◆ **INSTRUCTIONS TO FOLLOW**:
When you transcribe the listing, keep each line exact and drop the pictures.

++++++

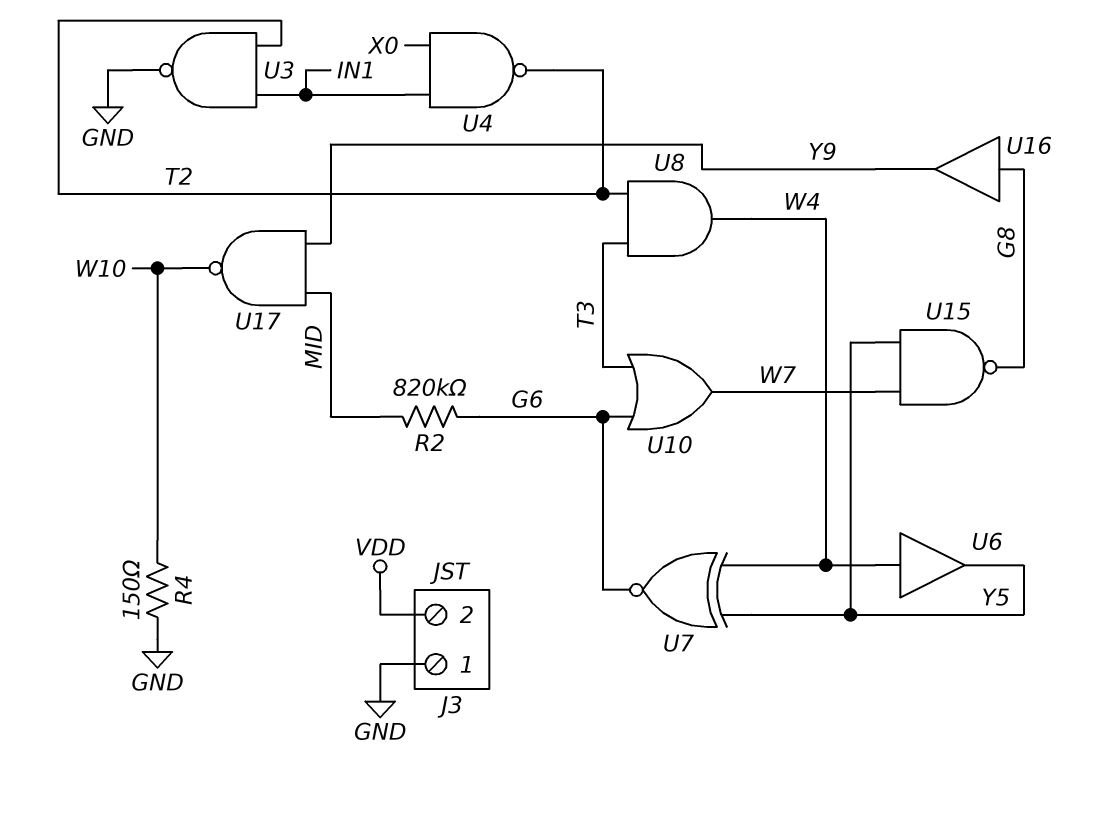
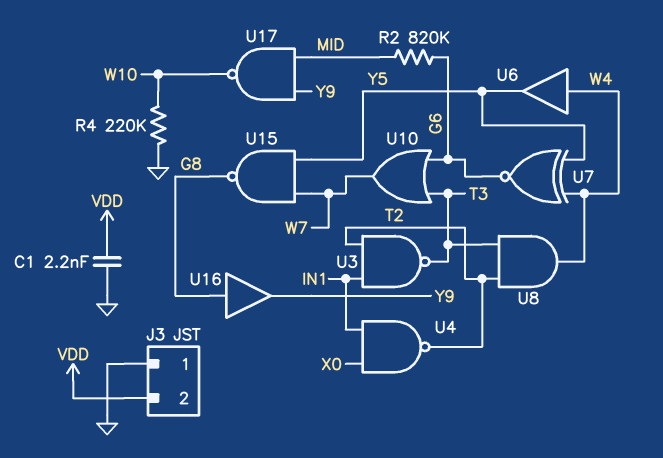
C1: none -> 2.2nF (GND, VDD)
R4: 150 (GND, W10) -> 220k (GND, W10)
U3: NAND (in IN1, in T2, out GND) -> NAND (in IN1, in T2, out T3)

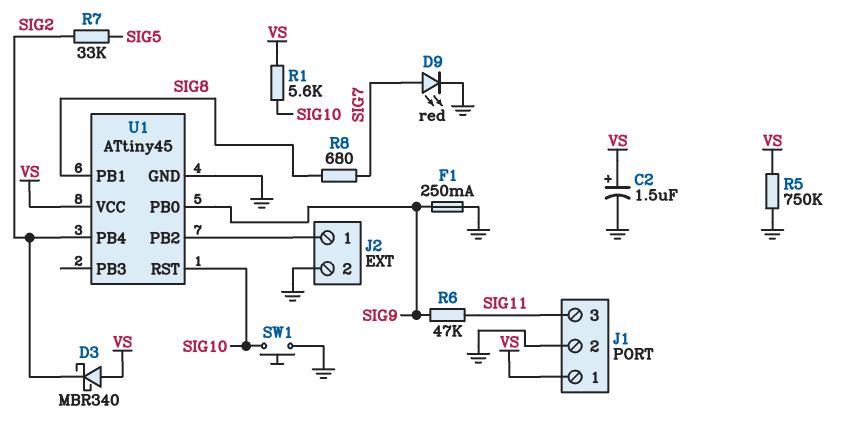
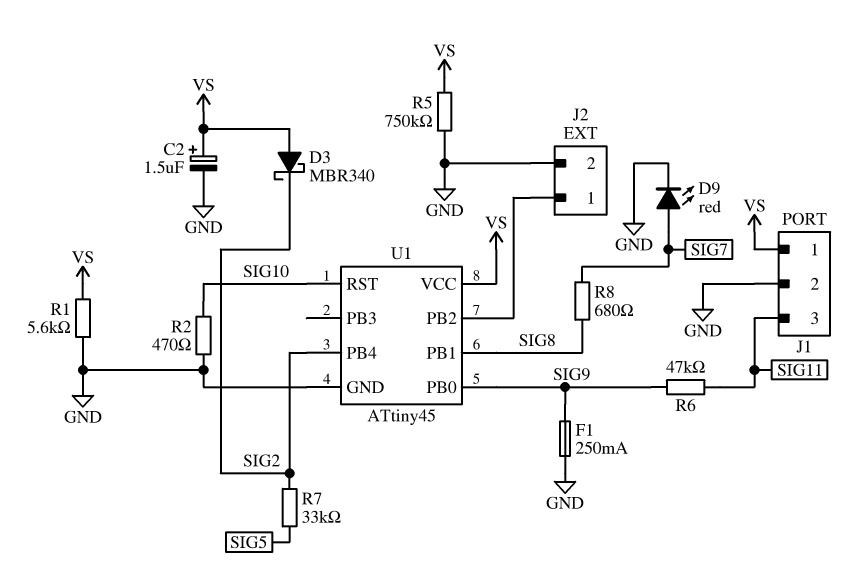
R1: 5.6k (SIG10, VS) -> 5.6k (GND, VS)
R2: none -> 470 (GND, SIG10)
SW1: button (GND, SIG10) -> none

++++++

◆ **TASK SOLUTION**:
C1: none -> 2.2nF (GND, VDD)
R4: 150 (GND, W10) -> 220k (GND, W10)
U3: NAND (in IN1, in T2, out GND) -> NAND (in IN1, in T2, out T3)

R1: 5.6k (SIG10, VS) -> 5.6k (GND, VS)
R2: none -> 470 (GND, SIG10)
SW1: button (GND, SIG10) -> none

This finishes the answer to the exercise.